#### SUPPLIED INFORMATION

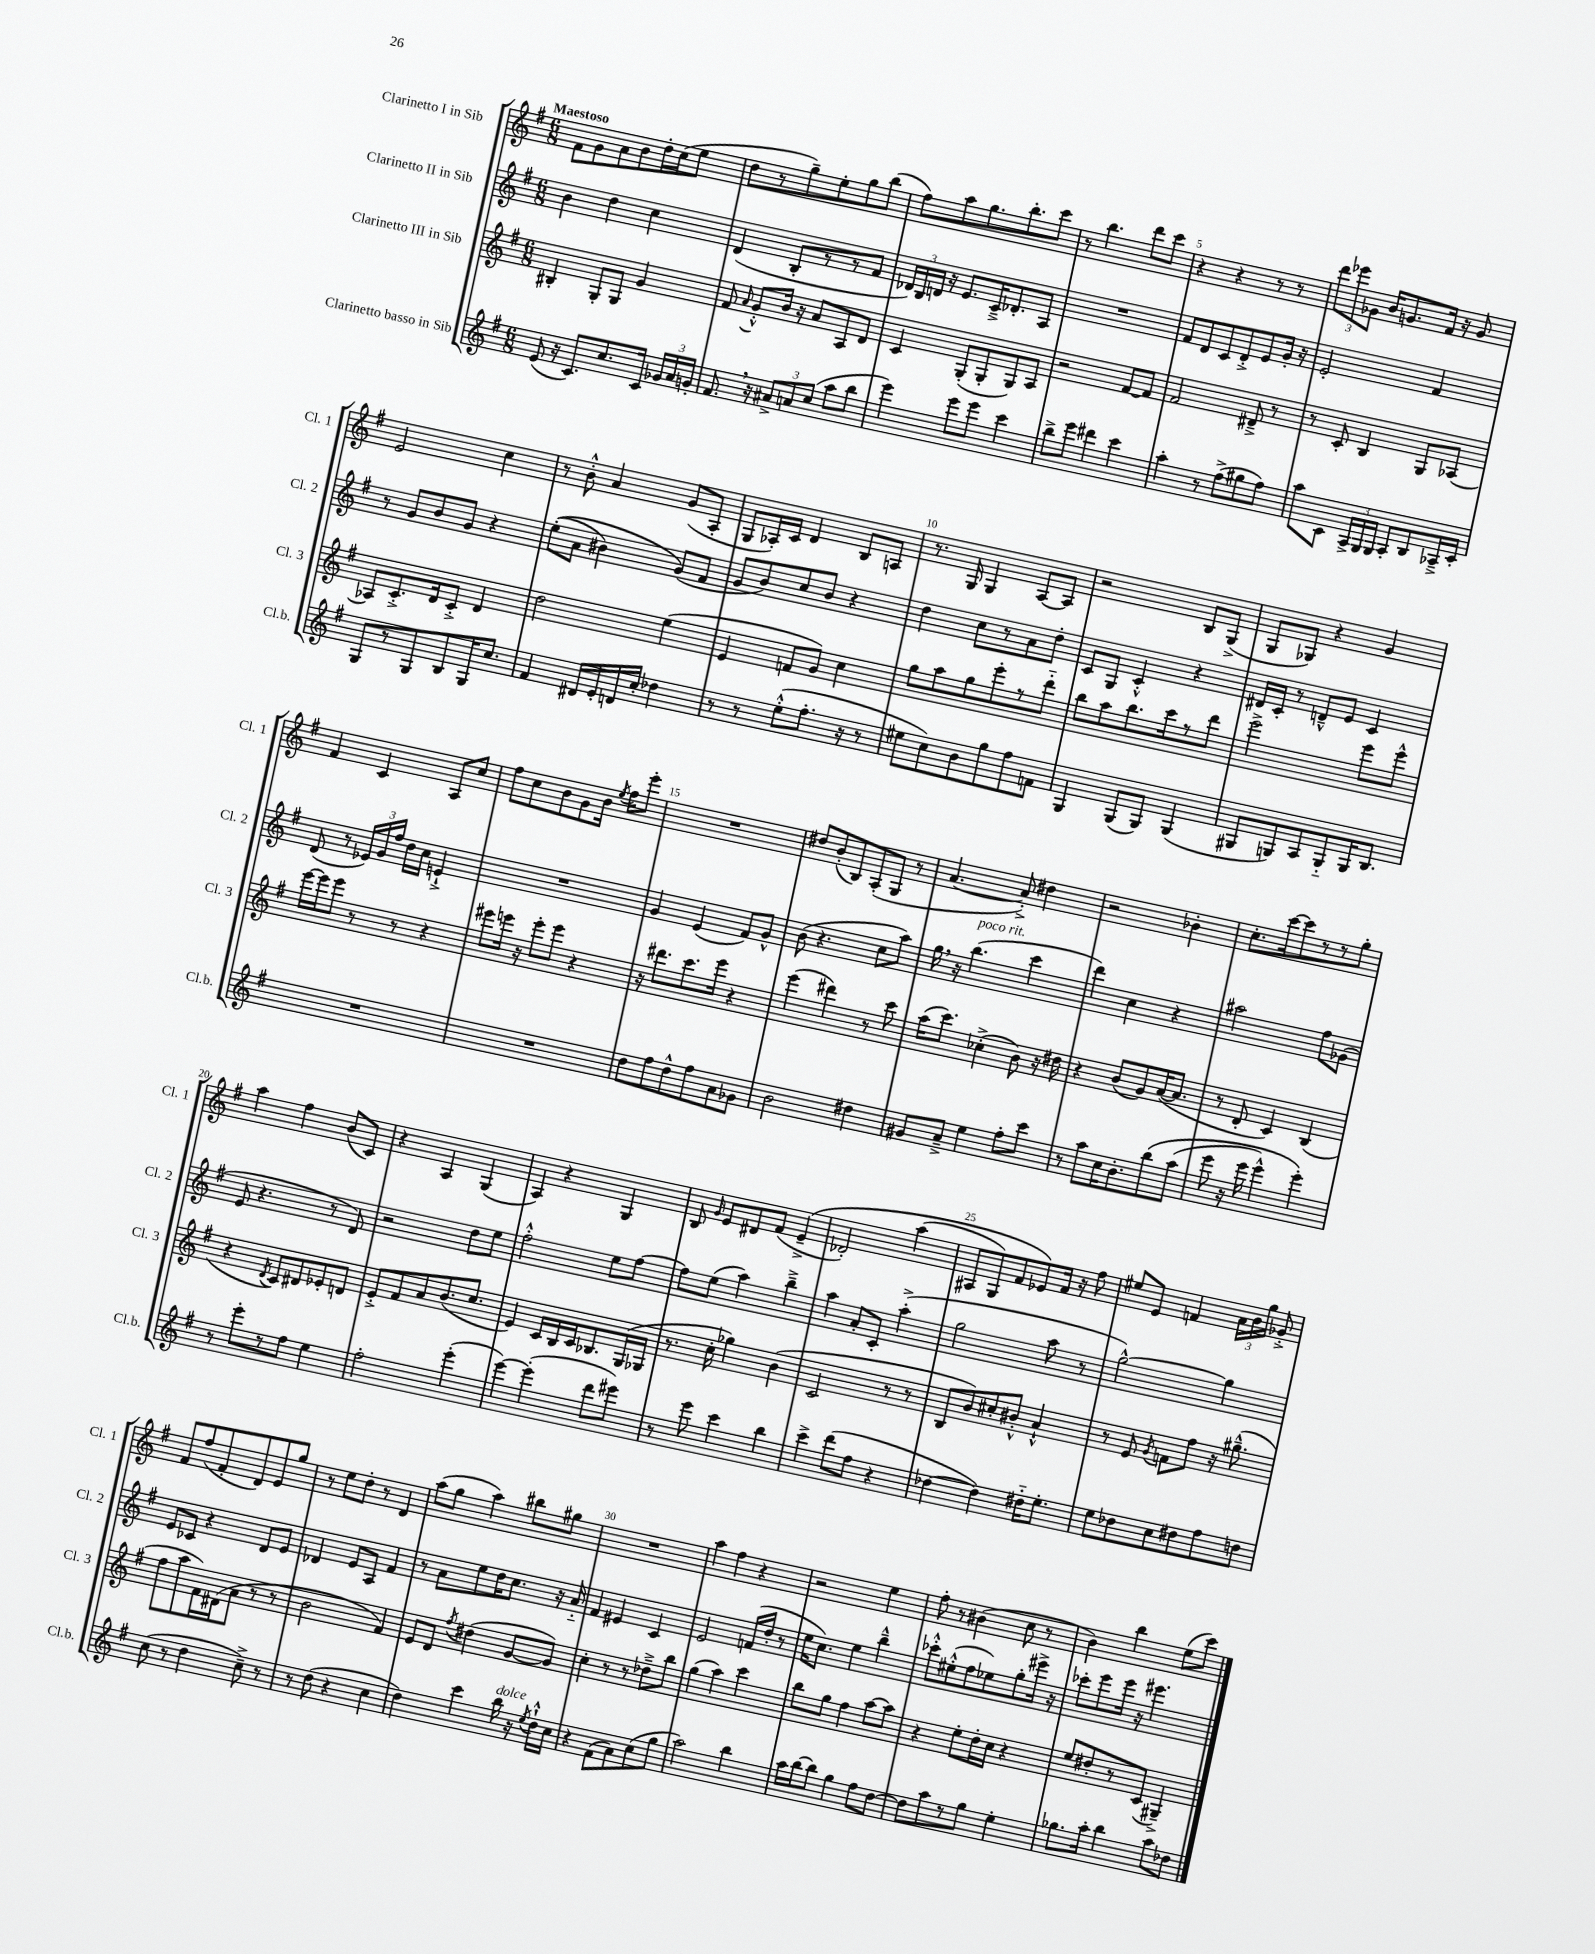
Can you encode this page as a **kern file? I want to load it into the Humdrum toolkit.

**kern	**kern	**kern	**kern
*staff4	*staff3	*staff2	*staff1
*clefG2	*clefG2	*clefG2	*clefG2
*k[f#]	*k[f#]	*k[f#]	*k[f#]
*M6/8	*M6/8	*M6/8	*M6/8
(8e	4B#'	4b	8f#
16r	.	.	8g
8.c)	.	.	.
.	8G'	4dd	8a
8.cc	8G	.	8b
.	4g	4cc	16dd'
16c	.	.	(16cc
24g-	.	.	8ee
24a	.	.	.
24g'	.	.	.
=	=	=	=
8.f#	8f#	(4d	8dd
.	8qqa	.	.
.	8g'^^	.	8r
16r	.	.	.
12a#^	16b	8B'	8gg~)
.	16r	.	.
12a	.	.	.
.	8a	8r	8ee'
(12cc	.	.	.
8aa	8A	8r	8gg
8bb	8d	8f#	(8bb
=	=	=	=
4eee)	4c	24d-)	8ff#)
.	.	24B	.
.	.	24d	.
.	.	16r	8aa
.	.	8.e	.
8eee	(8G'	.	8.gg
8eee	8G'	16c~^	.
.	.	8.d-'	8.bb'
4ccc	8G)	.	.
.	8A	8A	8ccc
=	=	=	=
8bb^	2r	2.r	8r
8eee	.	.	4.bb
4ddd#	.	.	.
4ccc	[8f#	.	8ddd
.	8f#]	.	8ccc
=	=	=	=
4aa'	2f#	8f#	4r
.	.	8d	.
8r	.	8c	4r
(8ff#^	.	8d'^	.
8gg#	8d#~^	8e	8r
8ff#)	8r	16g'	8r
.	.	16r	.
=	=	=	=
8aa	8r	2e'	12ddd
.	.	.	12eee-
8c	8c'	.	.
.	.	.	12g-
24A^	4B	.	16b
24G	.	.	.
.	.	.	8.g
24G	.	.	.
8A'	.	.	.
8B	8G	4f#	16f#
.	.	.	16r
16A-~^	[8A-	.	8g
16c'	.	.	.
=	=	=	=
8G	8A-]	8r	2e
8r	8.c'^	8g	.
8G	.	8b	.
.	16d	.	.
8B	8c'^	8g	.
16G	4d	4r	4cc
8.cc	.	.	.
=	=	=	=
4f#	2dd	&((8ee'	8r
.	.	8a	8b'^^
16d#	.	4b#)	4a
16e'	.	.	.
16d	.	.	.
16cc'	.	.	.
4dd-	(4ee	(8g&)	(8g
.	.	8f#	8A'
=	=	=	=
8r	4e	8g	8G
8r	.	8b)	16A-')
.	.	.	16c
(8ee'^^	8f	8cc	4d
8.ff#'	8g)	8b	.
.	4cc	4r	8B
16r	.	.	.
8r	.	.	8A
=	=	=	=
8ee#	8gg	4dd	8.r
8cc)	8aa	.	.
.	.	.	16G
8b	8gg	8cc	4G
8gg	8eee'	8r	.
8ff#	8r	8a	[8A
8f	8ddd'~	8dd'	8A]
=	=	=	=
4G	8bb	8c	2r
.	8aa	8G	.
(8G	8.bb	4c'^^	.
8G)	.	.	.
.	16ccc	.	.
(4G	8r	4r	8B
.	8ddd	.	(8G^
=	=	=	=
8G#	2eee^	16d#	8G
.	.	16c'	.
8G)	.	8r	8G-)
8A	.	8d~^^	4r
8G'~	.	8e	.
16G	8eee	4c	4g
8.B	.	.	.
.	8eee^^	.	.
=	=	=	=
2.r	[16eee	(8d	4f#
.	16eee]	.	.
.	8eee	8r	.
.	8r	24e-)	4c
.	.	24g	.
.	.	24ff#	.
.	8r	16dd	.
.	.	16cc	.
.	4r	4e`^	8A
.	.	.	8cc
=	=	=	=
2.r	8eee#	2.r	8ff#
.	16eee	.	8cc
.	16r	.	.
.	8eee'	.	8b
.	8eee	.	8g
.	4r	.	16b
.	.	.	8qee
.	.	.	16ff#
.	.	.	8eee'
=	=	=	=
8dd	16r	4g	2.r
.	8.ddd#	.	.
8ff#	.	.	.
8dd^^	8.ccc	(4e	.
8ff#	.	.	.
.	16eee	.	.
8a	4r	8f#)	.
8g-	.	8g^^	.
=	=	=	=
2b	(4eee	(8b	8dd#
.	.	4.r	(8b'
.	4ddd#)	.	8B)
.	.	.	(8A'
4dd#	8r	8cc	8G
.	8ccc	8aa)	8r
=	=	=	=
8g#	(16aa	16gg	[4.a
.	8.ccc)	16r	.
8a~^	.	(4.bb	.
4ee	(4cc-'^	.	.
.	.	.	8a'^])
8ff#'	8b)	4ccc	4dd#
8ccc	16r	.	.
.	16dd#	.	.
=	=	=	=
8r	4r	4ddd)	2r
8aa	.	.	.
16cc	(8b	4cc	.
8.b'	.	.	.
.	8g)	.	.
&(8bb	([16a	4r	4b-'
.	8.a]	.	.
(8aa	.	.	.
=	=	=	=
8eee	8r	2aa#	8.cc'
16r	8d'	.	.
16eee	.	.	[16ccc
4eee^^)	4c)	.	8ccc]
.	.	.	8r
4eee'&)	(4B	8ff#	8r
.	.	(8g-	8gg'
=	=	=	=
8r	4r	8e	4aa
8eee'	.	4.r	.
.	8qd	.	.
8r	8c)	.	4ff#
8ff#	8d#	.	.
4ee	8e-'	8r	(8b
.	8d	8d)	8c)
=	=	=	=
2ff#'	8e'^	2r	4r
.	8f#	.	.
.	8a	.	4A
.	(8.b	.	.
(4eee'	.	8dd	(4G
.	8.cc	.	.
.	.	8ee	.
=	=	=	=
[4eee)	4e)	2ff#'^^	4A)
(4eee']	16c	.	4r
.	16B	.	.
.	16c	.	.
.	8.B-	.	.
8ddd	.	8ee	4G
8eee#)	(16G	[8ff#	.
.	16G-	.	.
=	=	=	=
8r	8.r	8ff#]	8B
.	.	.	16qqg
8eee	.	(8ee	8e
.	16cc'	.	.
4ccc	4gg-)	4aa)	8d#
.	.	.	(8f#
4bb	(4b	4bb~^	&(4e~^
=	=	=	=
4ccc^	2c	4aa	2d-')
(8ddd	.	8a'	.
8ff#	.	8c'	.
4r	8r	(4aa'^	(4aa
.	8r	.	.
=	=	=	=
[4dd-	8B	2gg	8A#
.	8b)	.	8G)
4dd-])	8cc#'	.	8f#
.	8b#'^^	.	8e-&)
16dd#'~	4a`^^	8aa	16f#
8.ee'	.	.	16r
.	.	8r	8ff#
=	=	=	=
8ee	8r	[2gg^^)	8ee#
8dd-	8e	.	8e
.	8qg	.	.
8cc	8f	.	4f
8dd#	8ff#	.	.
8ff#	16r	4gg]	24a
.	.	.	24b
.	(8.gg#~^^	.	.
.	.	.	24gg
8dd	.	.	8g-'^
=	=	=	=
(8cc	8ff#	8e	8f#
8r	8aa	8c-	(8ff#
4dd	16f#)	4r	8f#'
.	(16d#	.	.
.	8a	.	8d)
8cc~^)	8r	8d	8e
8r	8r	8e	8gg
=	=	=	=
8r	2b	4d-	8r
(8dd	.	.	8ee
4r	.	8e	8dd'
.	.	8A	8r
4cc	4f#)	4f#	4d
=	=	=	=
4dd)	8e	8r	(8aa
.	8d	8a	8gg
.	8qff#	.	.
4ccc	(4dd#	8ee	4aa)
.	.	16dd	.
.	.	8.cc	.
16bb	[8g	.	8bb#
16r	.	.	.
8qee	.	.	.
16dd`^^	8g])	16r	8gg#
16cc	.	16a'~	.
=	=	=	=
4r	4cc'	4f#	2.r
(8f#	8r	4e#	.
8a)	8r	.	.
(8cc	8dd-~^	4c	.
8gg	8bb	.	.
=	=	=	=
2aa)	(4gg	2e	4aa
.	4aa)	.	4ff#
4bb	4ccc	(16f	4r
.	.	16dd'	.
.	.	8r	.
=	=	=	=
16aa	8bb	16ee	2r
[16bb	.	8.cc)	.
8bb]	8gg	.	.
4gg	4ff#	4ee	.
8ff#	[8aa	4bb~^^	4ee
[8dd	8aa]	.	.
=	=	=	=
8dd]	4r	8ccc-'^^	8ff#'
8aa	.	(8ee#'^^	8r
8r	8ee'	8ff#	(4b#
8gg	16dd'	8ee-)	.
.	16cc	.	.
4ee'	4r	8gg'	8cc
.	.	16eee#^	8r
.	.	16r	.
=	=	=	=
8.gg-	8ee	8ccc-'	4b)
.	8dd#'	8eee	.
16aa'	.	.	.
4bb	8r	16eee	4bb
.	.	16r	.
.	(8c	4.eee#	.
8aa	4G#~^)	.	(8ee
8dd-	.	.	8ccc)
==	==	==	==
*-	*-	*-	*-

########
#### SUPPLIED INFORMATION

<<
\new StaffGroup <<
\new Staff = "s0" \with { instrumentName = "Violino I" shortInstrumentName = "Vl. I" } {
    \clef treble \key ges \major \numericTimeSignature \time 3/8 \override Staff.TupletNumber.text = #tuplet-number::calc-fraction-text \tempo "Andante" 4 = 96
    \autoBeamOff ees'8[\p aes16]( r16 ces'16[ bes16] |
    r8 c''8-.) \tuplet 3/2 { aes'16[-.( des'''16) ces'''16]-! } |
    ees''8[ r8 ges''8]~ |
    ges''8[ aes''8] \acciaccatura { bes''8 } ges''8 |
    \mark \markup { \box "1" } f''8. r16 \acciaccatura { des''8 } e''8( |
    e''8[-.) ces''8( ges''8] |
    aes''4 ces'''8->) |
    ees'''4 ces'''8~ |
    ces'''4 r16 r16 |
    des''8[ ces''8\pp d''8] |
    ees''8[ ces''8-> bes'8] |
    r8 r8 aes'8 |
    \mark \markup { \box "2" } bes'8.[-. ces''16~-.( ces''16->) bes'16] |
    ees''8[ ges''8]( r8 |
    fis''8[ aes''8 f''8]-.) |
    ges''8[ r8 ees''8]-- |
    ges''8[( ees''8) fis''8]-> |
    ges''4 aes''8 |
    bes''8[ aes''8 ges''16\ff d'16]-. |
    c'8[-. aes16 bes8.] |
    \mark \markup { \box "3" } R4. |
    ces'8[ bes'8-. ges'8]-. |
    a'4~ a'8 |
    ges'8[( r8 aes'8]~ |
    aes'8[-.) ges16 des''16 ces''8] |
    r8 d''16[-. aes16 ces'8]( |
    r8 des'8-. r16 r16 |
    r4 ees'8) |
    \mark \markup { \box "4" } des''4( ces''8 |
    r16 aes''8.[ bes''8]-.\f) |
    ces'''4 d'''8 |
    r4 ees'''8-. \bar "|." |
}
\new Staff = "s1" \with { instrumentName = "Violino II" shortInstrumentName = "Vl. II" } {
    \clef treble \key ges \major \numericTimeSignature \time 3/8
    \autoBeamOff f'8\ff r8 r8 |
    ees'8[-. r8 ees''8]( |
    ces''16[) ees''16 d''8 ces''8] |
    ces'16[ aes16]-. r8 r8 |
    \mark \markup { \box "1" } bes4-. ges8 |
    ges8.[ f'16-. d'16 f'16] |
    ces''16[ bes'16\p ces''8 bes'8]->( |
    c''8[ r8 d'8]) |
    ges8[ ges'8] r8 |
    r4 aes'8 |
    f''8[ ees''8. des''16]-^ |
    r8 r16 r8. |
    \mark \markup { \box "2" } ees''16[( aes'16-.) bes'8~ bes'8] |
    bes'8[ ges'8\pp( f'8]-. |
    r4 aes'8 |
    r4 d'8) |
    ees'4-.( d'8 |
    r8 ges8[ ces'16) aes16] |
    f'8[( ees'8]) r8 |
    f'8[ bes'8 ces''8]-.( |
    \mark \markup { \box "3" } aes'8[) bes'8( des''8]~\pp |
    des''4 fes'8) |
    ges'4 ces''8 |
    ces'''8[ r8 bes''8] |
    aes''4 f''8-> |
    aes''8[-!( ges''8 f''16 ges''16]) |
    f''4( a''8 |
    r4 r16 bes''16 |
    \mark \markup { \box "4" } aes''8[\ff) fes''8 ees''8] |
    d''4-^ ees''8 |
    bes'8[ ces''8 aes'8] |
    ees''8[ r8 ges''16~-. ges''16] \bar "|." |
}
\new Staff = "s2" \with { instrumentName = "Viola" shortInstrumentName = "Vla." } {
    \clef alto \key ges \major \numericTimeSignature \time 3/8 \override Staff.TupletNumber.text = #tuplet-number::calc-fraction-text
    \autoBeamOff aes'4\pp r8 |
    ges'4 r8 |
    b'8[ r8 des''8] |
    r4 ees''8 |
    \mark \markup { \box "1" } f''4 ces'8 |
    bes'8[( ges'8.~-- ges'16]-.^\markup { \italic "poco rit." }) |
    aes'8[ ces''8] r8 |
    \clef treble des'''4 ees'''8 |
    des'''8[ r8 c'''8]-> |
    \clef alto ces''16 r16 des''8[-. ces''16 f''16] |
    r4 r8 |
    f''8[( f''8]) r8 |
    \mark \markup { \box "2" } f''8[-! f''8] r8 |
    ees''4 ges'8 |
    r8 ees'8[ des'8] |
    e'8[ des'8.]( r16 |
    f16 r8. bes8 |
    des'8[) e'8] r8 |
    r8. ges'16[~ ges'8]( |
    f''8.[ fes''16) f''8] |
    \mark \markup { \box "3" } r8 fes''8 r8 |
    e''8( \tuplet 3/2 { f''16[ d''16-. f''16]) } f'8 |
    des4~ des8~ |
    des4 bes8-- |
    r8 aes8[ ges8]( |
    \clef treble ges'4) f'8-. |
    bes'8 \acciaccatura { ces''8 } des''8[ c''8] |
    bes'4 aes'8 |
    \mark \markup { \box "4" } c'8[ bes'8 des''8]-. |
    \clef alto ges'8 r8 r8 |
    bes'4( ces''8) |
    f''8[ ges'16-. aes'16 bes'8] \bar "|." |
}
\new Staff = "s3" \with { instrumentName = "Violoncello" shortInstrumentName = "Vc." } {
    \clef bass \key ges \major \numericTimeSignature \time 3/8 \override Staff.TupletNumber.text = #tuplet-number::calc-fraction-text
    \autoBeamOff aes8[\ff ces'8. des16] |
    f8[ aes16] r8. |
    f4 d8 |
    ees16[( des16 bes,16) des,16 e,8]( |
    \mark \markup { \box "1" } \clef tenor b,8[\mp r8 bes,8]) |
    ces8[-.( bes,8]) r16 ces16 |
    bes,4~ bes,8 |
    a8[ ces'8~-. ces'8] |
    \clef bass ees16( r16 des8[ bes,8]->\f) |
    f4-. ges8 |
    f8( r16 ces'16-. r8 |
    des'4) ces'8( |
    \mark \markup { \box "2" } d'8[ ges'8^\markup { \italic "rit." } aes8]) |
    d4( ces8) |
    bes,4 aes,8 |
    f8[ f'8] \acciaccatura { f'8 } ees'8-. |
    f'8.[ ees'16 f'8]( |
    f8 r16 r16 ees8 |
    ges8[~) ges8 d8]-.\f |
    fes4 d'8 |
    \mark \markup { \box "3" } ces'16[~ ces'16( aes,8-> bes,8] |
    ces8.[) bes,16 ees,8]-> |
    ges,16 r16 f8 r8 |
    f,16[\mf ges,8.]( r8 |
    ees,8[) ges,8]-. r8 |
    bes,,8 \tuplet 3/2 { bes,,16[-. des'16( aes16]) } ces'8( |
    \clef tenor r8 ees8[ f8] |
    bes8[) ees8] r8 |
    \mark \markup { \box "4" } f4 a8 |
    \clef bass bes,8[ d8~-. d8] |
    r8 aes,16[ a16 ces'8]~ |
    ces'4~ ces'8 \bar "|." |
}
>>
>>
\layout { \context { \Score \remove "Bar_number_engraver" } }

########

- _WHAT THE TASK ASKS_
Report how many lines of the listing contain the string "acciaccatura", with letter case counting toward a match. Give only the number.

- _SOLUTION FOR THIS TASK_
4